EXERCISE:
All of the records should be reproduced word for word, but no images may appear in the copy.

(Records drawn from a dataset)
——————————

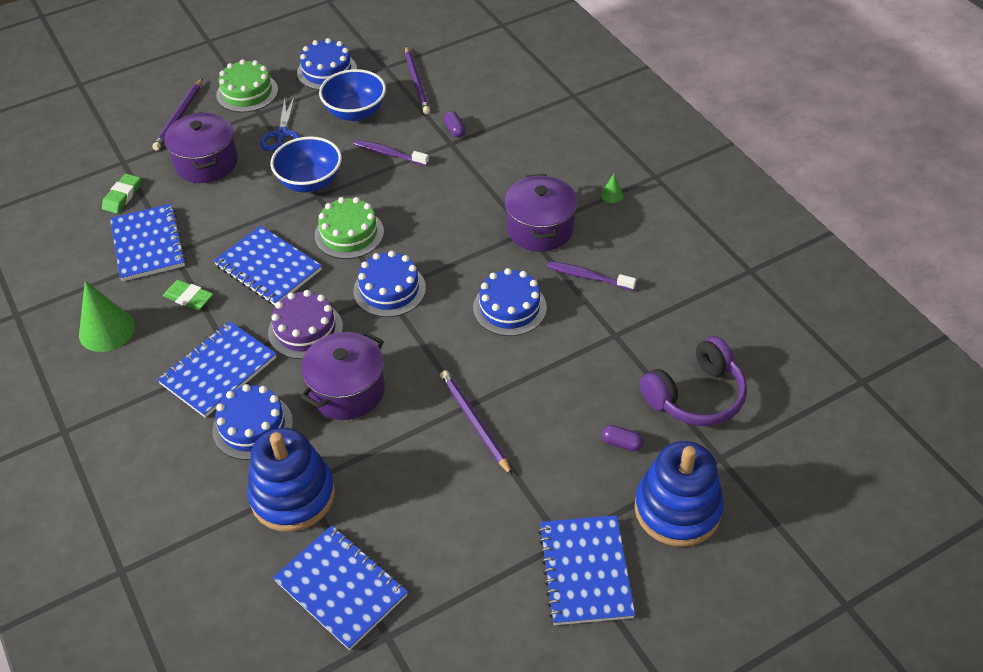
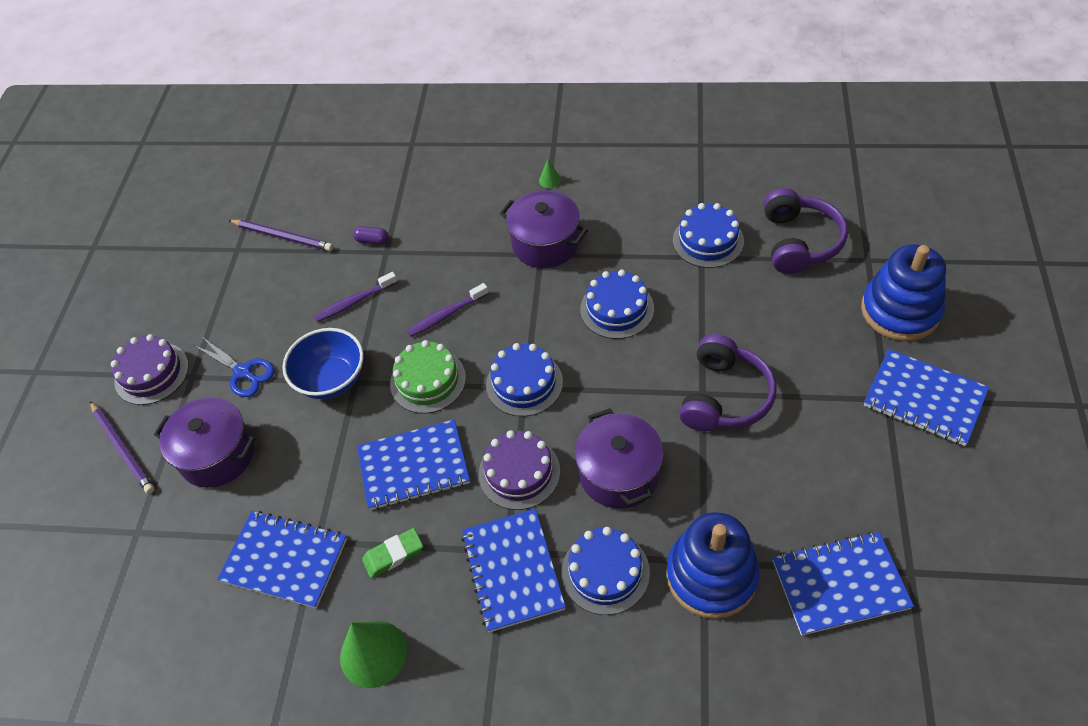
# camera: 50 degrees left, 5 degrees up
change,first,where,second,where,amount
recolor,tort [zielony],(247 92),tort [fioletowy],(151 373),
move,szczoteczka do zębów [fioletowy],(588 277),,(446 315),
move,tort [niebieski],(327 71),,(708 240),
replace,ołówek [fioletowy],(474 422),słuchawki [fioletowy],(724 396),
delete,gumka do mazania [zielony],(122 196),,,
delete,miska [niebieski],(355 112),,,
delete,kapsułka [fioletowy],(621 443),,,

——————————

REPLY:
# camera: 50 degrees left, 5 degrees up
change,first,where,second,where,amount
recolor,tort [zielony],(247 92),tort [fioletowy],(151 373),
move,szczoteczka do zębów [fioletowy],(588 277),,(446 315),
move,tort [niebieski],(327 71),,(708 240),
replace,ołówek [fioletowy],(474 422),słuchawki [fioletowy],(724 396),
delete,gumka do mazania [zielony],(122 196),,,
delete,miska [niebieski],(355 112),,,
delete,kapsułka [fioletowy],(621 443),,,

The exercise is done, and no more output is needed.